_Exercise objective_: What is needed is a copy of each line in the listing below that contains "plus".

_Material for the task_:
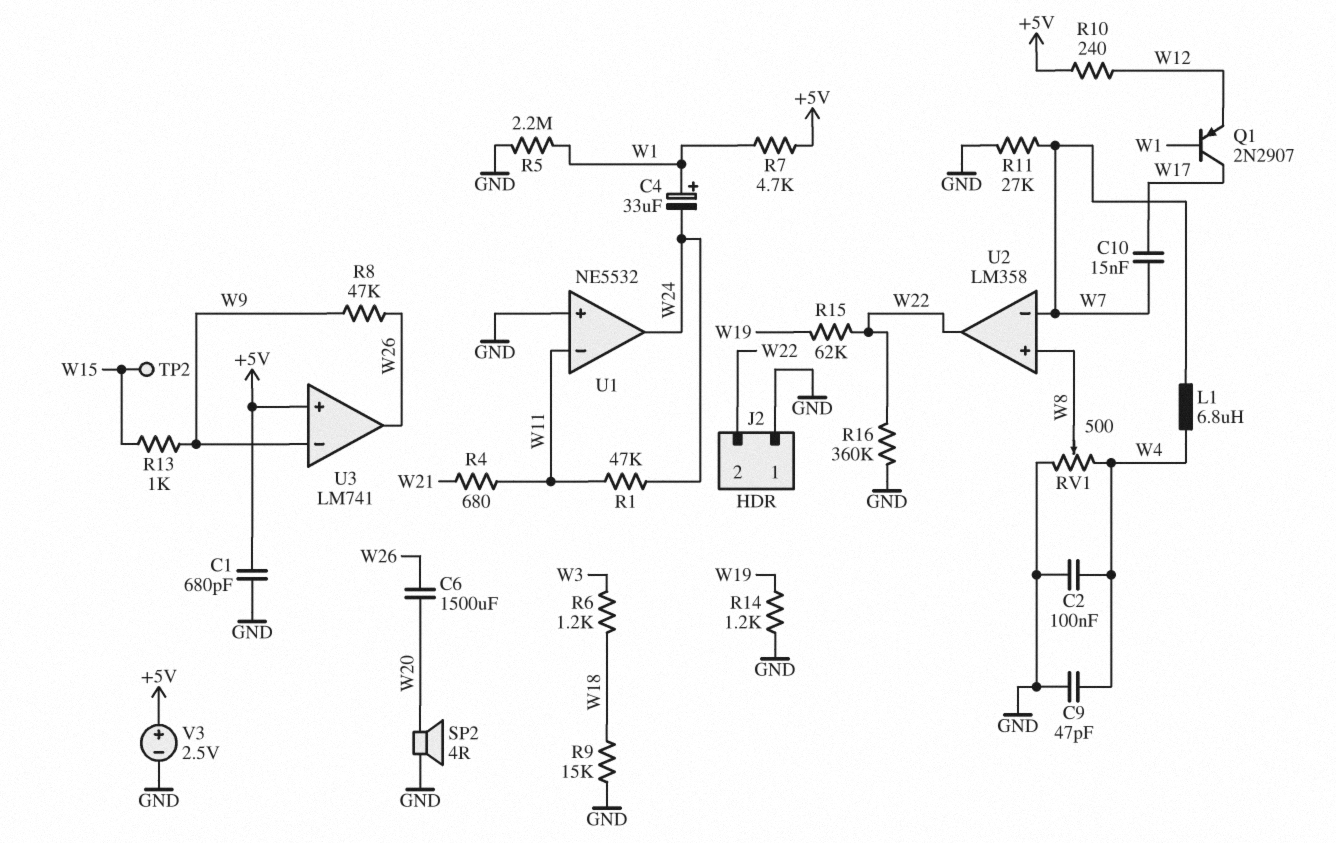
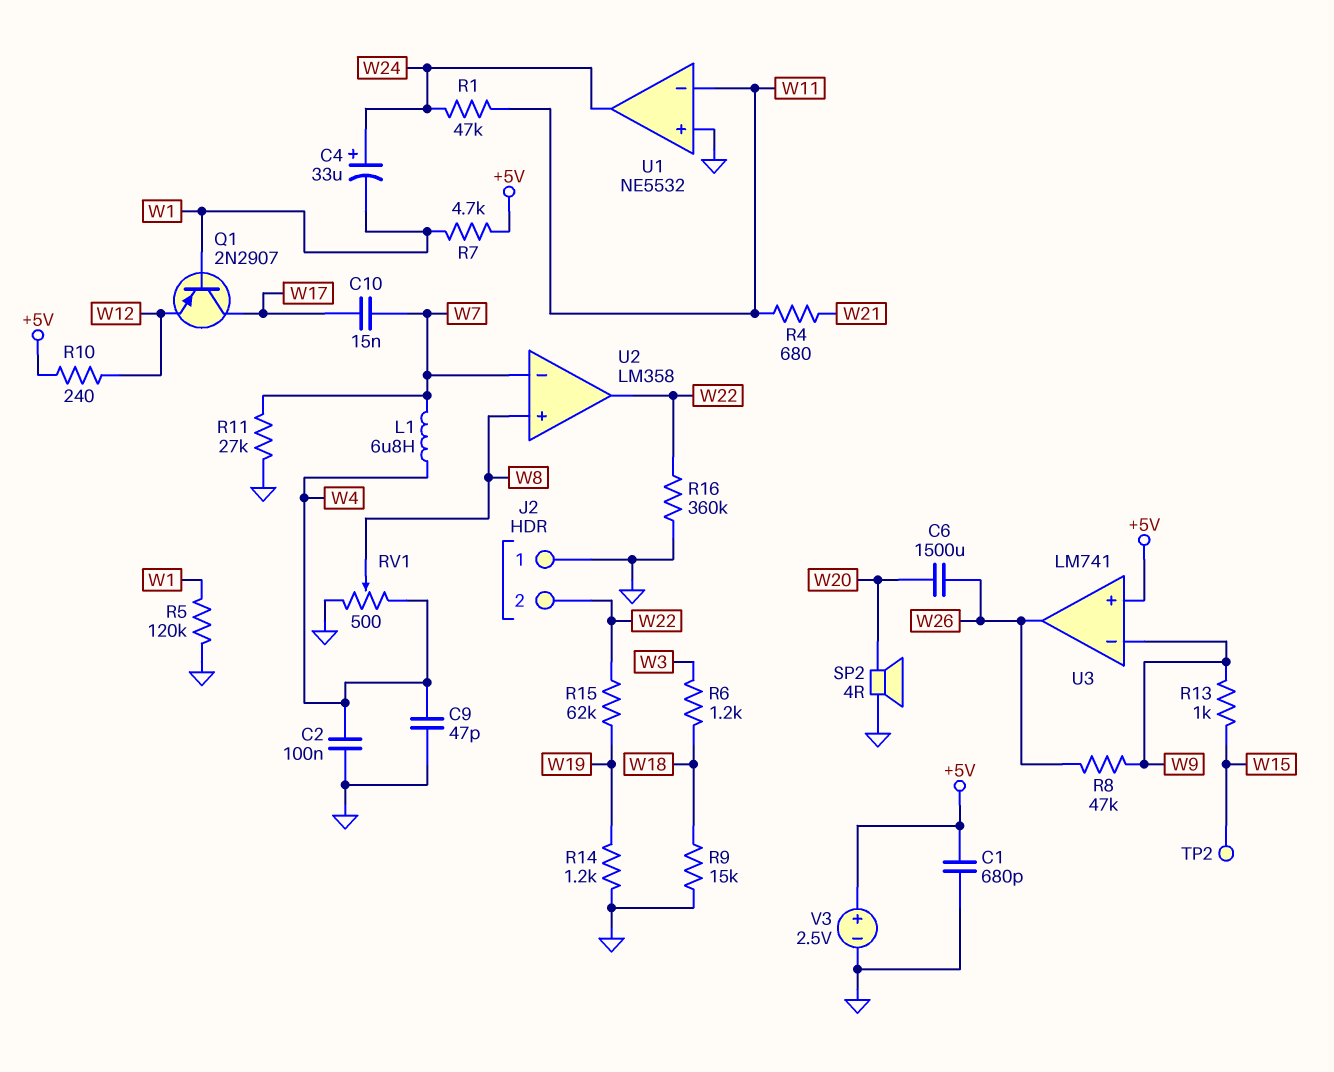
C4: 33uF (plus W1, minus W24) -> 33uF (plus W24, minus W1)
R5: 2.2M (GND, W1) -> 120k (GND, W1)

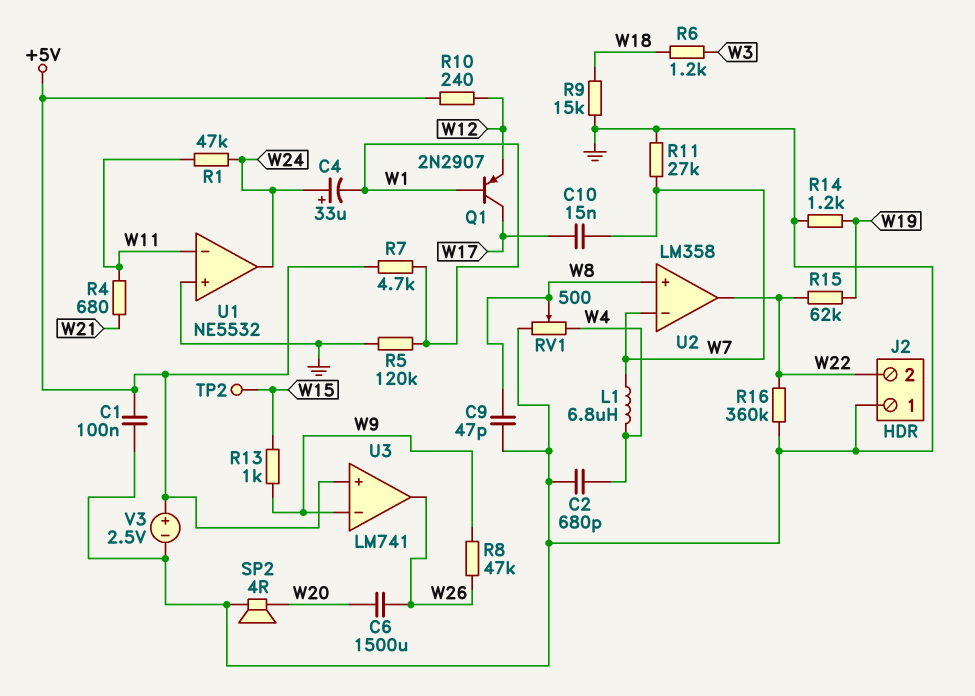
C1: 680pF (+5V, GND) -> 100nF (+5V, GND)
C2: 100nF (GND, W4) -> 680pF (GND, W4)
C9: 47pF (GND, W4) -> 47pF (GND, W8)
* * *
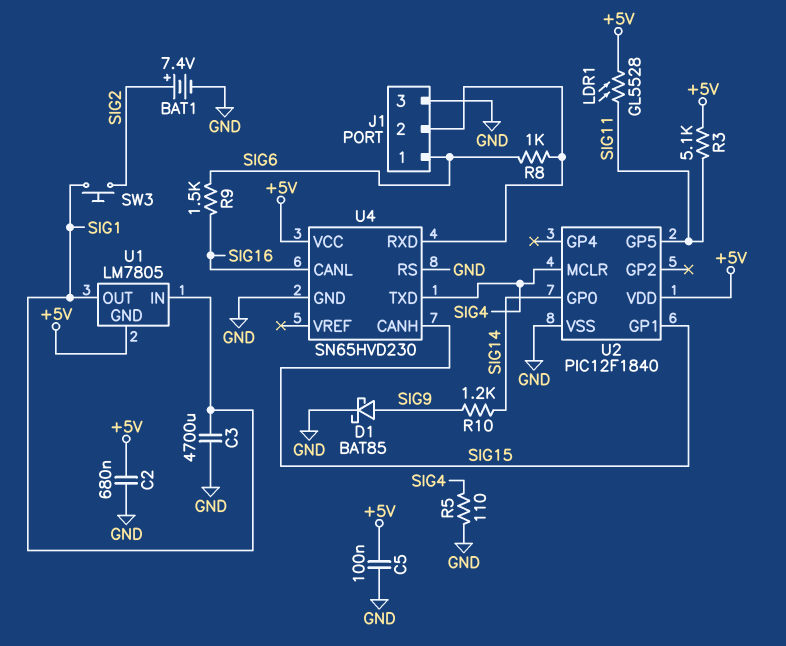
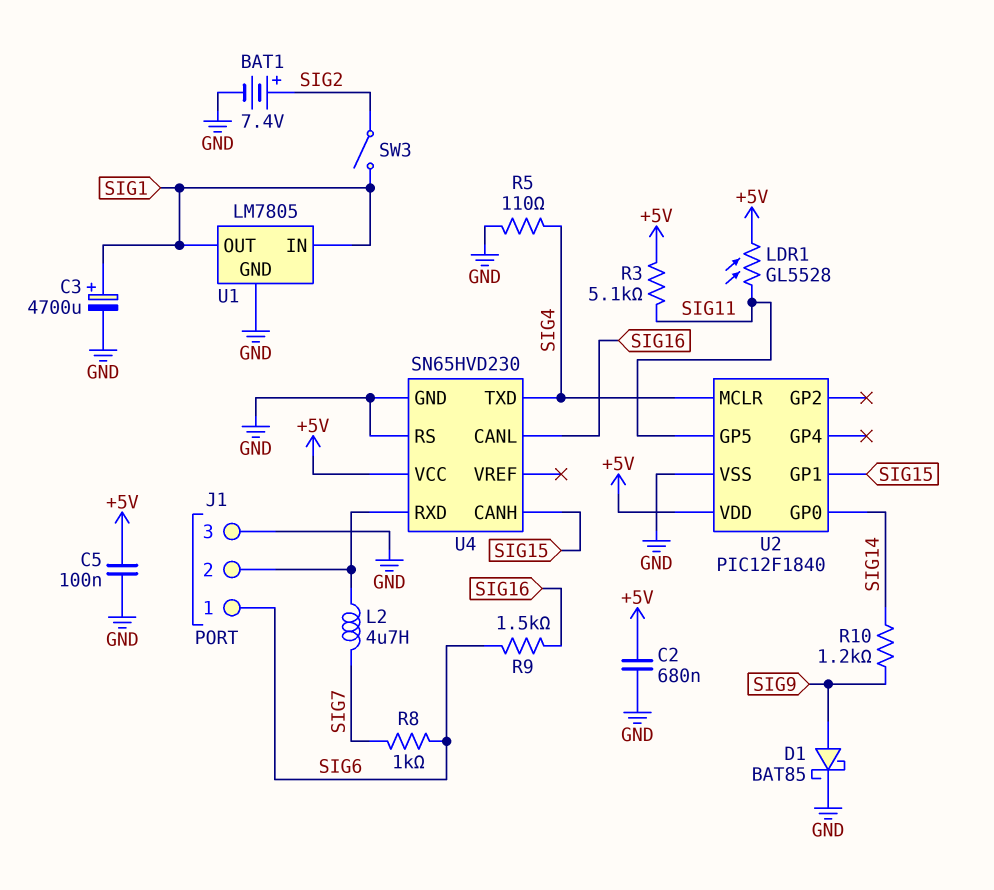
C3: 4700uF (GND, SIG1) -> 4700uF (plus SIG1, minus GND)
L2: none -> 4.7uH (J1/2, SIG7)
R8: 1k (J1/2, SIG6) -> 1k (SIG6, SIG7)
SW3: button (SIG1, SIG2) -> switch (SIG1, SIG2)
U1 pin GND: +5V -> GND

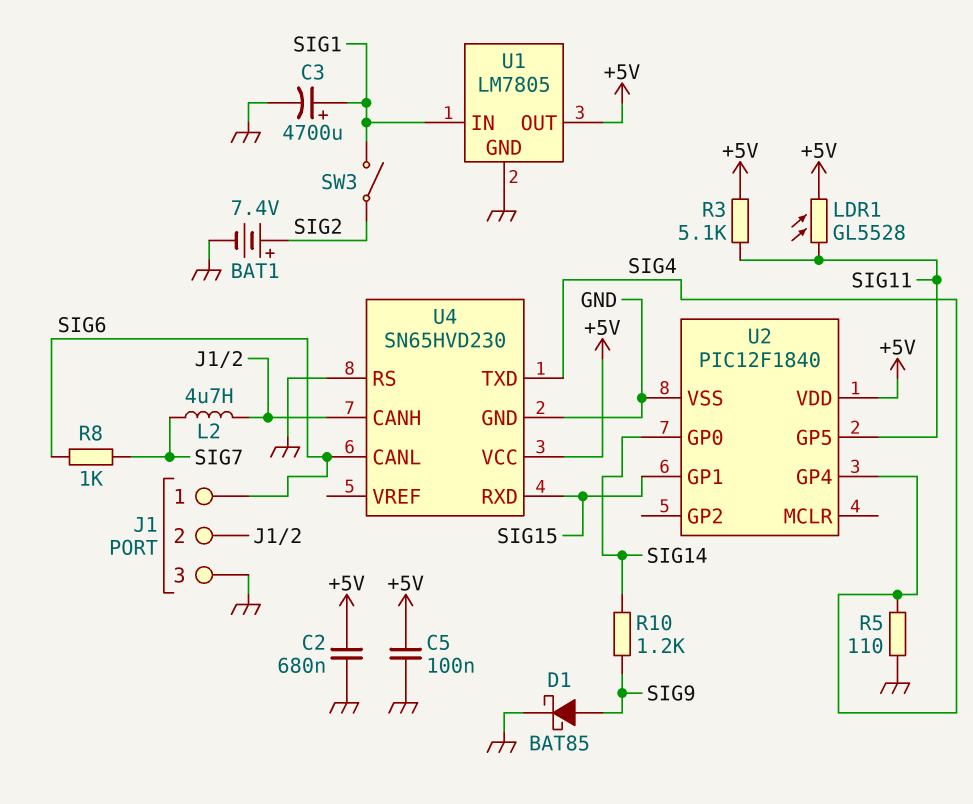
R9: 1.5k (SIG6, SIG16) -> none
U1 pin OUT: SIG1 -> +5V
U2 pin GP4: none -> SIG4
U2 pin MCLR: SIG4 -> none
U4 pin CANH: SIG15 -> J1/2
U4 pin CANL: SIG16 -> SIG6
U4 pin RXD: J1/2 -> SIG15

_Task solution_:
C4: 33uF (plus W1, minus W24) -> 33uF (plus W24, minus W1)
C3: 4700uF (GND, SIG1) -> 4700uF (plus SIG1, minus GND)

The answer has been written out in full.